What this task involves: Which lines in the listing below contain the string "shortInstrumentName"? Copy each of them in full.
——
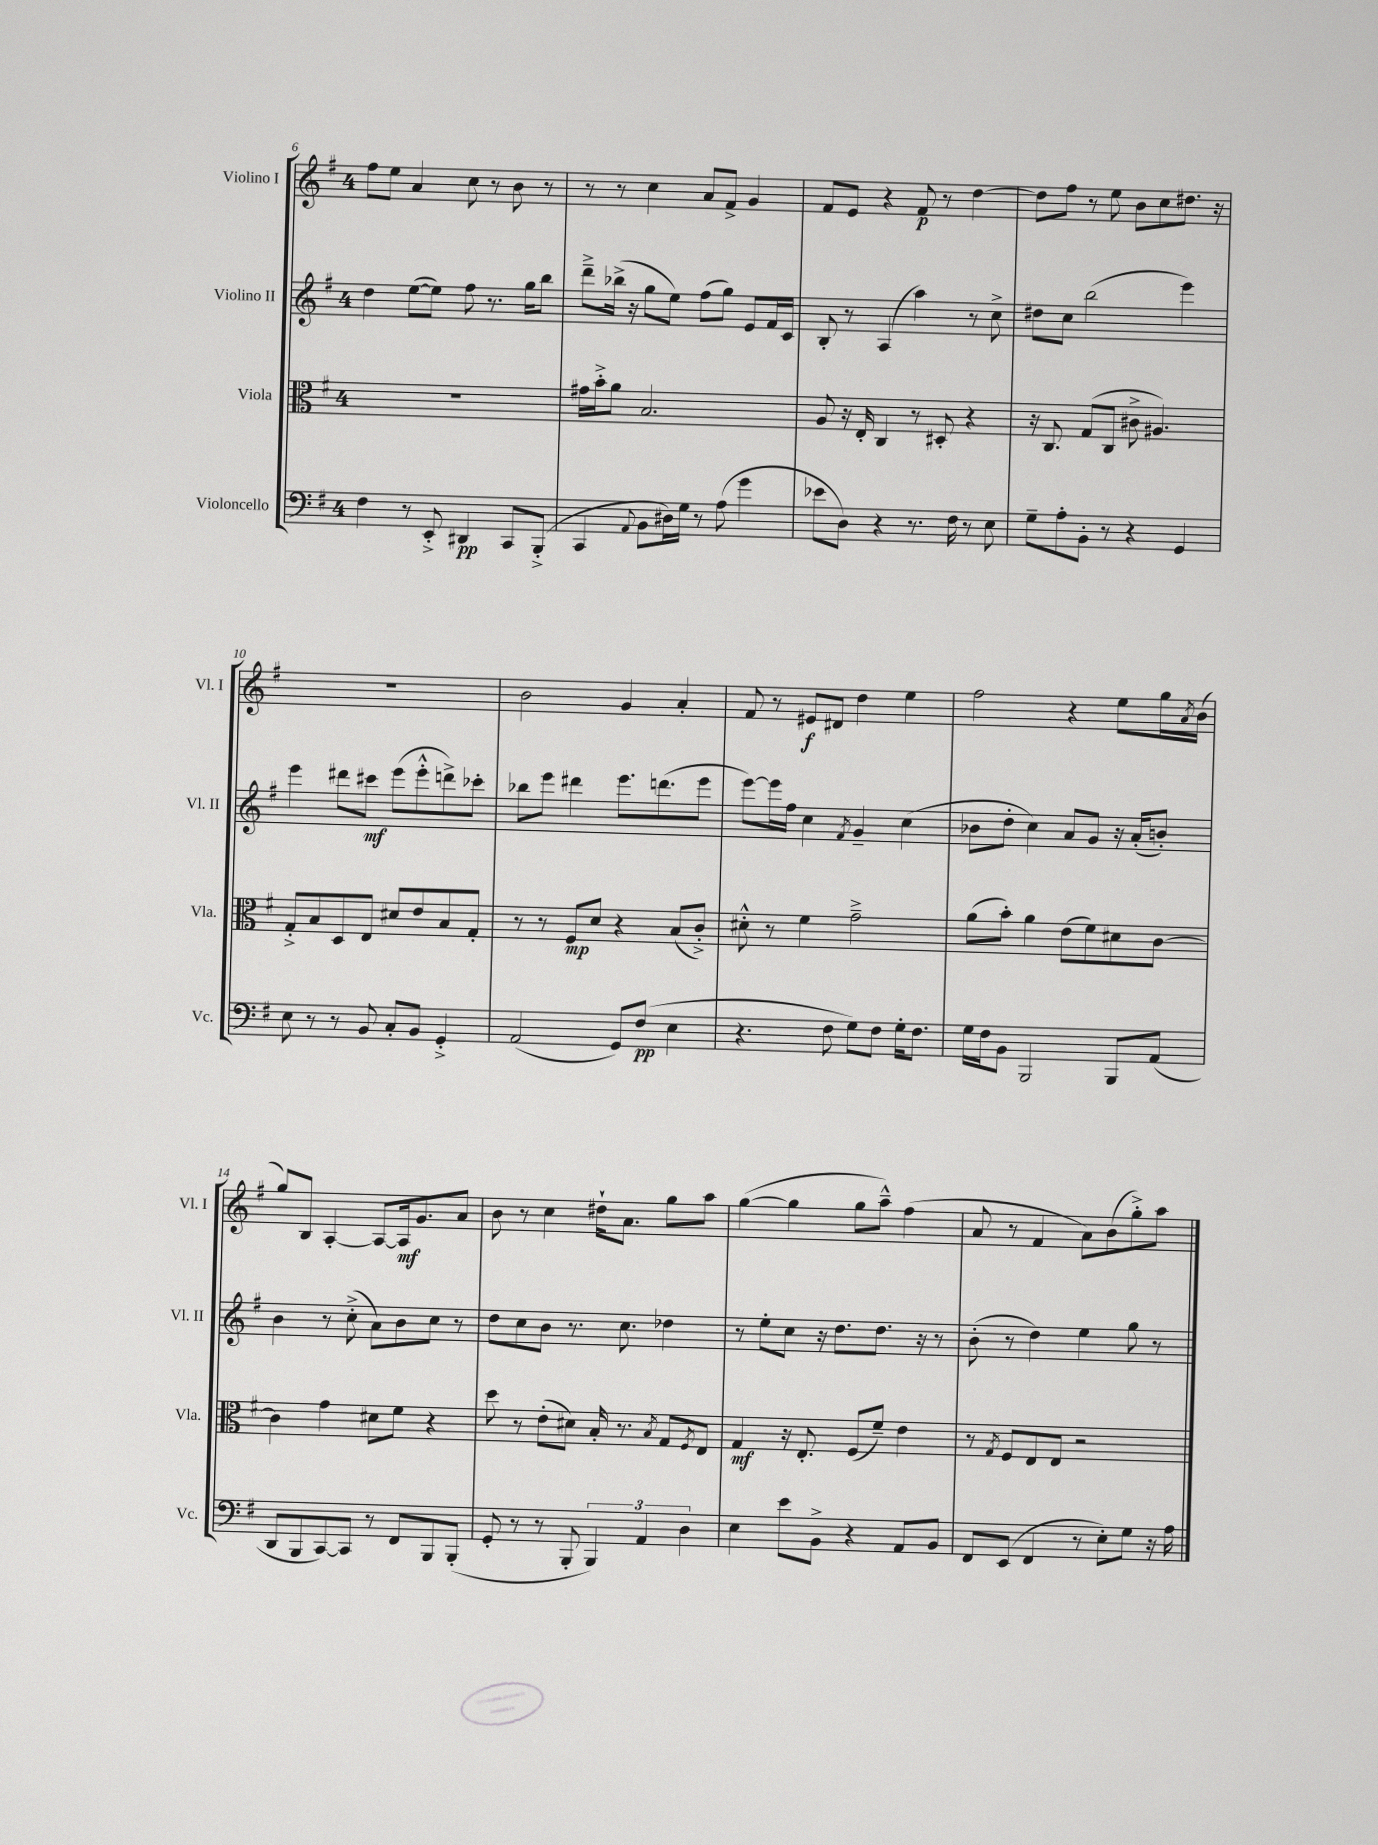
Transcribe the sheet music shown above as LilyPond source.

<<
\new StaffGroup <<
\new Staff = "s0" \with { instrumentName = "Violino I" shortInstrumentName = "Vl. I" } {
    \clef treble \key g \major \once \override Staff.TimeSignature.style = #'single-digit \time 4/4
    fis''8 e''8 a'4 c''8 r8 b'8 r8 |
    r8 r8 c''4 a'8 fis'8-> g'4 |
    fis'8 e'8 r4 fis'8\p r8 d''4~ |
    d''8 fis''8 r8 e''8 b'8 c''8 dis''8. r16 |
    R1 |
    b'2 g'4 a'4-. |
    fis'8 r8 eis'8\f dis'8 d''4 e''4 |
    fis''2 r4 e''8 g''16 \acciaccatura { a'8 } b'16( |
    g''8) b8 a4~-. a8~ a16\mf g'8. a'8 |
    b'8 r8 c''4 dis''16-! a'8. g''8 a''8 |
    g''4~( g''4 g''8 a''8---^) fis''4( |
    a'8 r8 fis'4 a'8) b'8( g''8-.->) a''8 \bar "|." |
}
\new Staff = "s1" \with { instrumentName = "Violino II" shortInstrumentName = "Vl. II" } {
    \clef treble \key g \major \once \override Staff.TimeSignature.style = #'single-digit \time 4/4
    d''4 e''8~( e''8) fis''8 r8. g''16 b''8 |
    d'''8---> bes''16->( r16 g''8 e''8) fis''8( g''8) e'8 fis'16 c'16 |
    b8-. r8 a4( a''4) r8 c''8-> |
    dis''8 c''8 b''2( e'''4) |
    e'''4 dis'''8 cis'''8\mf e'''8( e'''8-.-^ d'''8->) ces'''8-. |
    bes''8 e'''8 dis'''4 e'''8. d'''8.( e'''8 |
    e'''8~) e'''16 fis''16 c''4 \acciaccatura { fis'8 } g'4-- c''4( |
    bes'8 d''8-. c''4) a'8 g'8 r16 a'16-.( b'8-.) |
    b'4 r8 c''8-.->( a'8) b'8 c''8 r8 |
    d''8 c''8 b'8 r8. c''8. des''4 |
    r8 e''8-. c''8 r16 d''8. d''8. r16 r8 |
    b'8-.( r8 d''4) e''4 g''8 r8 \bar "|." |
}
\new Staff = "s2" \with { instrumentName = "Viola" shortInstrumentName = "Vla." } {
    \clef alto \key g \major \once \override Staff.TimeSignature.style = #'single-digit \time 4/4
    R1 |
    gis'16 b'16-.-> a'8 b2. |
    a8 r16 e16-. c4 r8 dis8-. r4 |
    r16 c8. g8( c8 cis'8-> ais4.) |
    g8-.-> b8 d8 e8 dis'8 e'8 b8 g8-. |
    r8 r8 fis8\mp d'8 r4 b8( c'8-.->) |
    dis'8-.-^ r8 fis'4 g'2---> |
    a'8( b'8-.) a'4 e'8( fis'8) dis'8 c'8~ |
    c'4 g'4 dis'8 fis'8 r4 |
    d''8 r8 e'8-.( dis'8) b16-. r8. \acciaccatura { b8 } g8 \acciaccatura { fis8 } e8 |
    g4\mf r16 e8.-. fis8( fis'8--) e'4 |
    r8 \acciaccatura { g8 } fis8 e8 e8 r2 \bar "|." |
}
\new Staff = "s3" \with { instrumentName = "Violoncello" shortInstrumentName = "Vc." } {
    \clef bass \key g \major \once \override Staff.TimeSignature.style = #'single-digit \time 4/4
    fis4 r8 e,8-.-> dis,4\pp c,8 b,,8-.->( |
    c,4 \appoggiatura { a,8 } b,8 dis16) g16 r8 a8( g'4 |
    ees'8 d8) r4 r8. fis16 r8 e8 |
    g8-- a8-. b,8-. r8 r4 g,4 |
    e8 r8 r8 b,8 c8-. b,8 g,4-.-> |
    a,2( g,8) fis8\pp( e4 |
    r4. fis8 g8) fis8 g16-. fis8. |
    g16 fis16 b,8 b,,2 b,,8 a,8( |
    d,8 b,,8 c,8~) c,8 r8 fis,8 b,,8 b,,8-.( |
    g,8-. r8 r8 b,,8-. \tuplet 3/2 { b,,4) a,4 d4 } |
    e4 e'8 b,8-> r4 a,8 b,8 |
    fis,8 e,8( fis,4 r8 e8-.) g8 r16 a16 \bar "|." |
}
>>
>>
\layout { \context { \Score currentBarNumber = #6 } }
——
Solution to this problem:
\new Staff = "s0" \with { instrumentName = "Violino I" shortInstrumentName = "Vl. I" } {
\new Staff = "s1" \with { instrumentName = "Violino II" shortInstrumentName = "Vl. II" } {
\new Staff = "s2" \with { instrumentName = "Viola" shortInstrumentName = "Vla." } {
\new Staff = "s3" \with { instrumentName = "Violoncello" shortInstrumentName = "Vc." } {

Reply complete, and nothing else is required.